== Data in this exercise ==

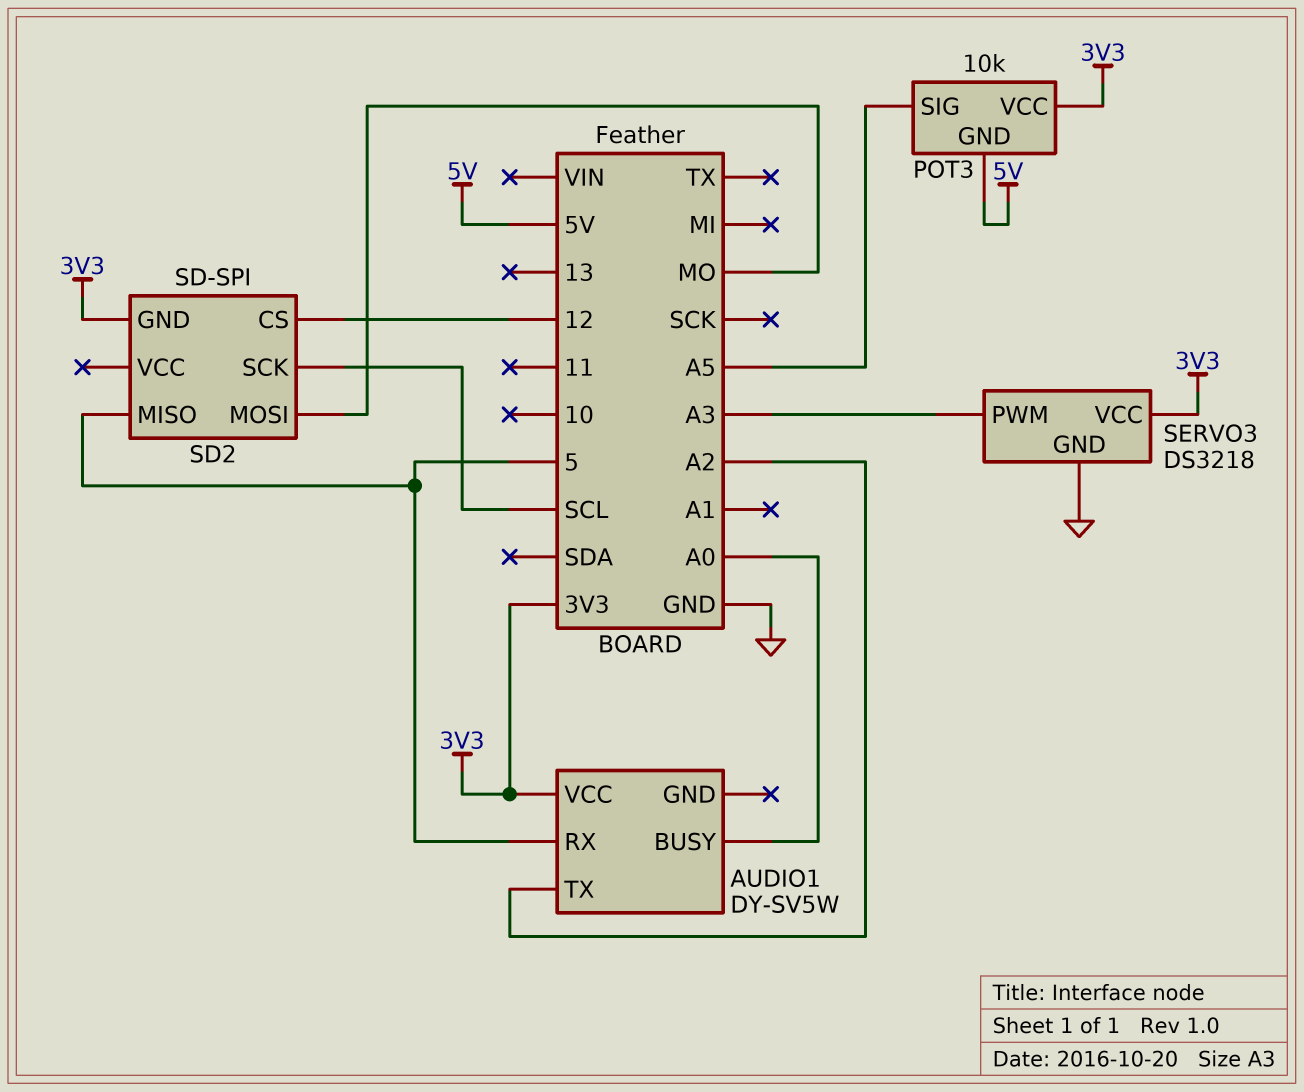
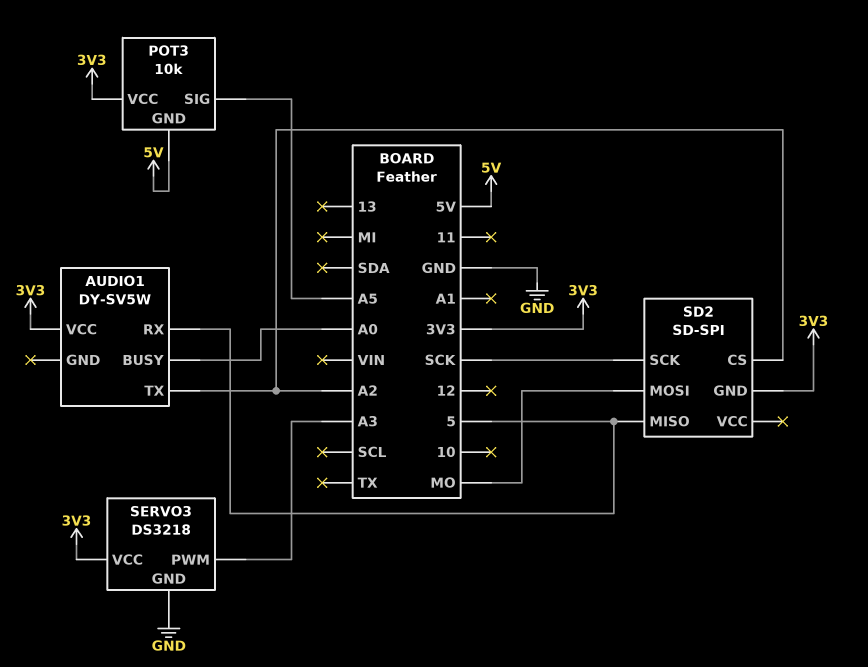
SD2 pin CS: 12 -> A2
SD2 pin SCK: SCL -> SCK

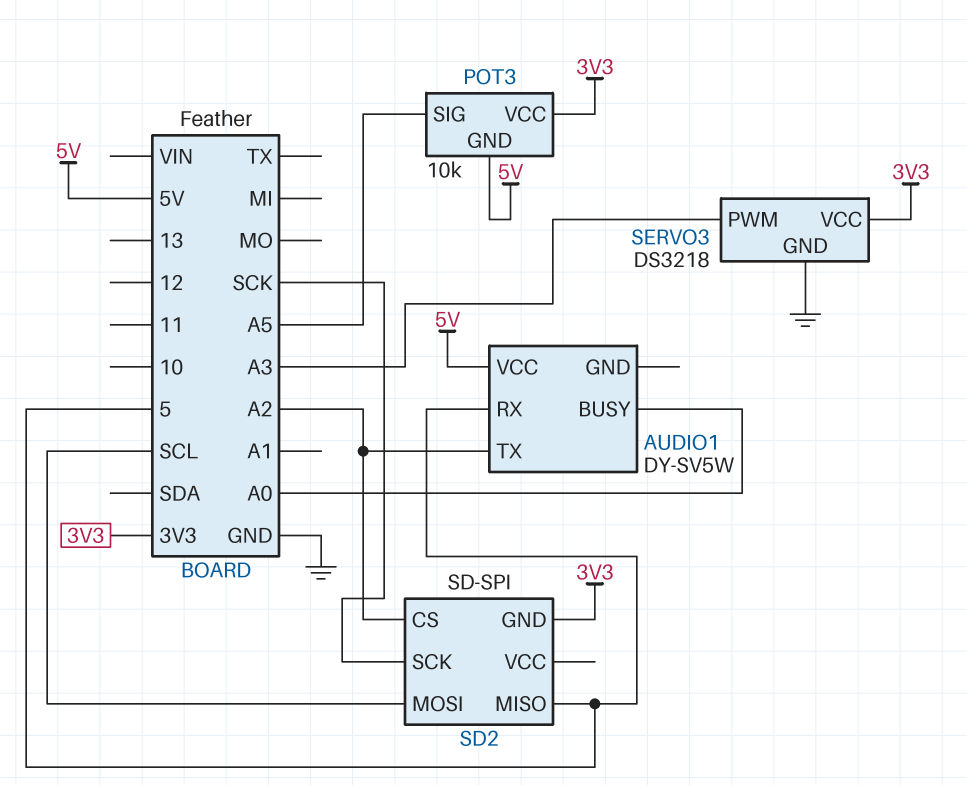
AUDIO1 pin VCC: 3V3 -> 5V
SD2 pin MOSI: MO -> SCL

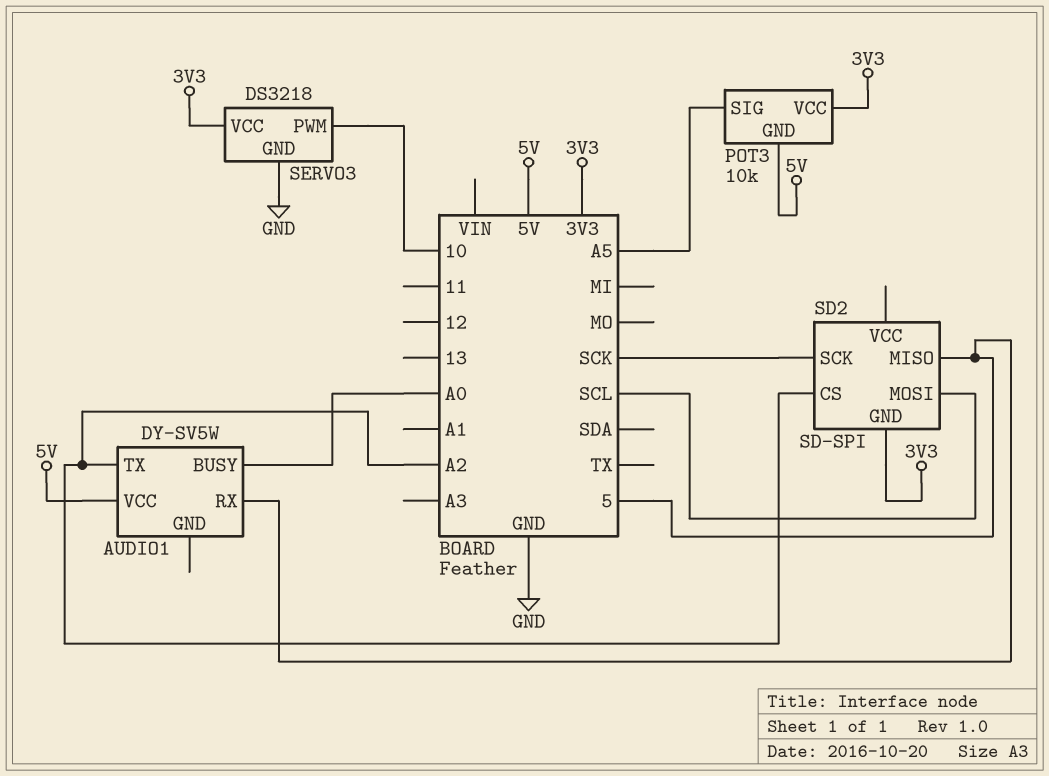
SERVO3 pin PWM: A3 -> 10

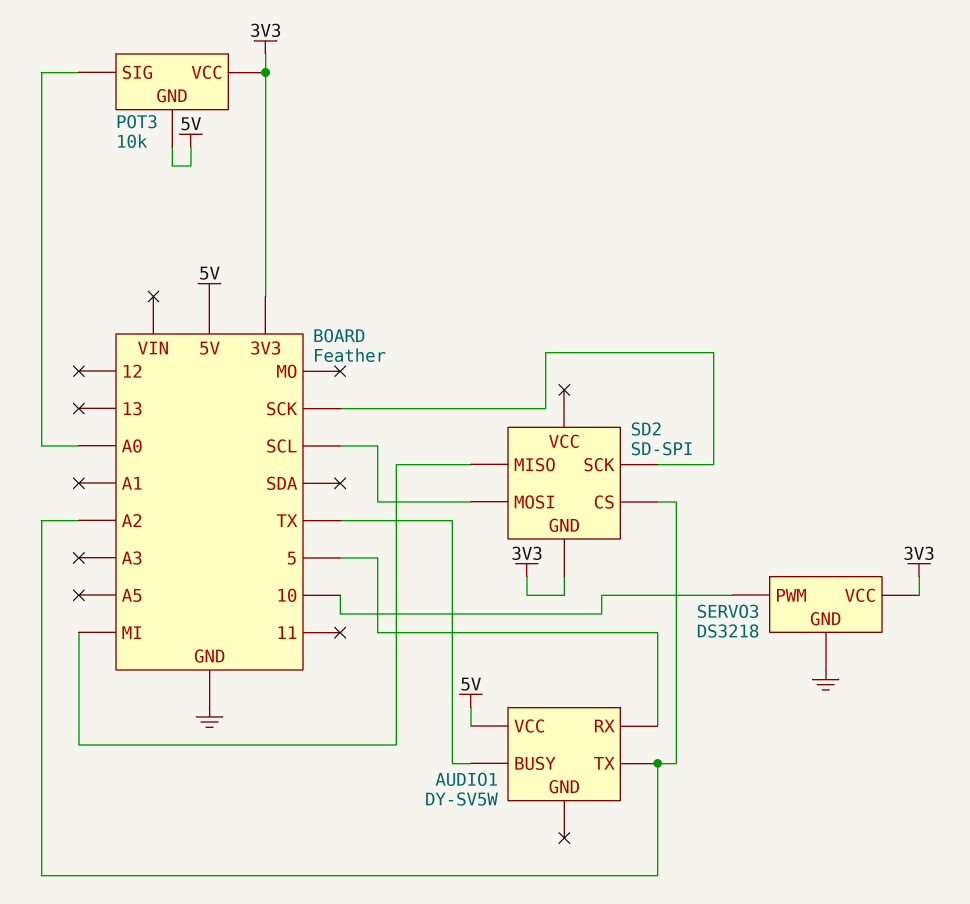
AUDIO1 pin BUSY: A0 -> TX
POT3 pin SIG: A5 -> A0
SD2 pin MISO: 5 -> MI

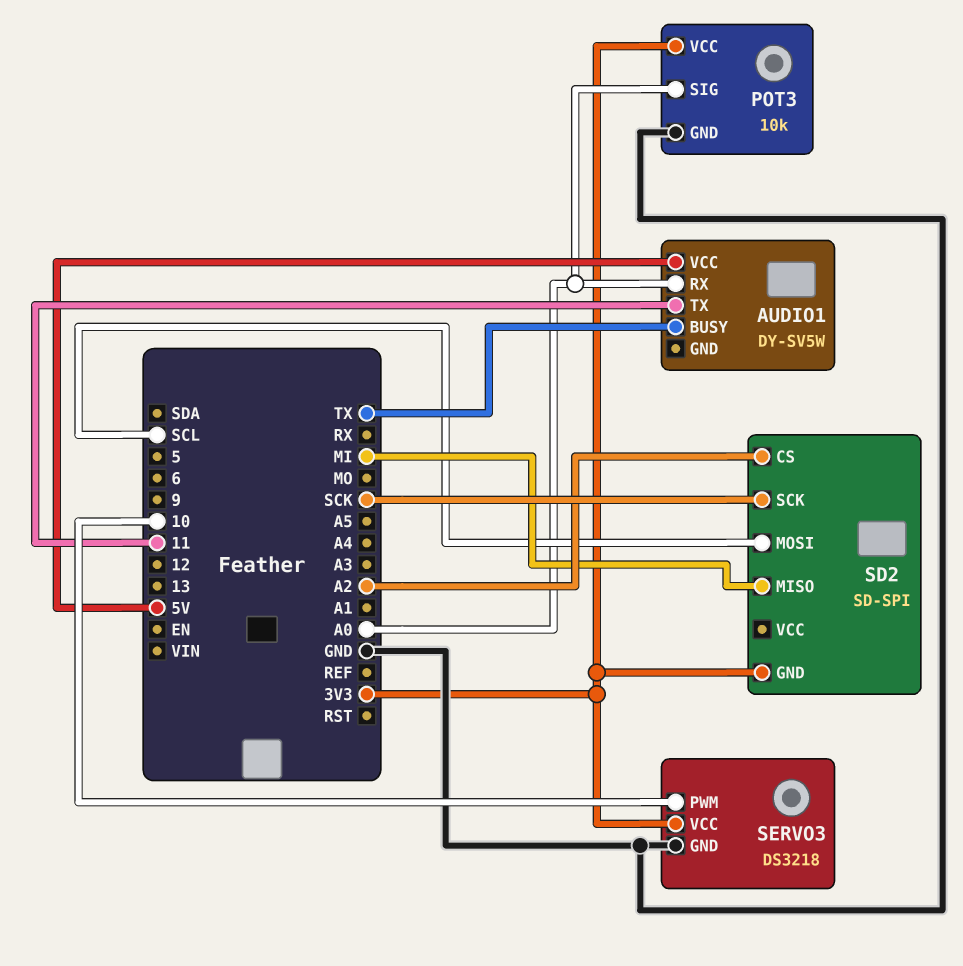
AUDIO1 pin RX: 5 -> A0
AUDIO1 pin TX: A2 -> 11
POT3 pin GND: 5V -> GND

== Task statement ==
Would you restate the listing word for word without its pictures?

== Your response ==
SD2 pin CS: 12 -> A2
SD2 pin SCK: SCL -> SCK

AUDIO1 pin VCC: 3V3 -> 5V
SD2 pin MOSI: MO -> SCL

SERVO3 pin PWM: A3 -> 10

AUDIO1 pin BUSY: A0 -> TX
POT3 pin SIG: A5 -> A0
SD2 pin MISO: 5 -> MI

AUDIO1 pin RX: 5 -> A0
AUDIO1 pin TX: A2 -> 11
POT3 pin GND: 5V -> GND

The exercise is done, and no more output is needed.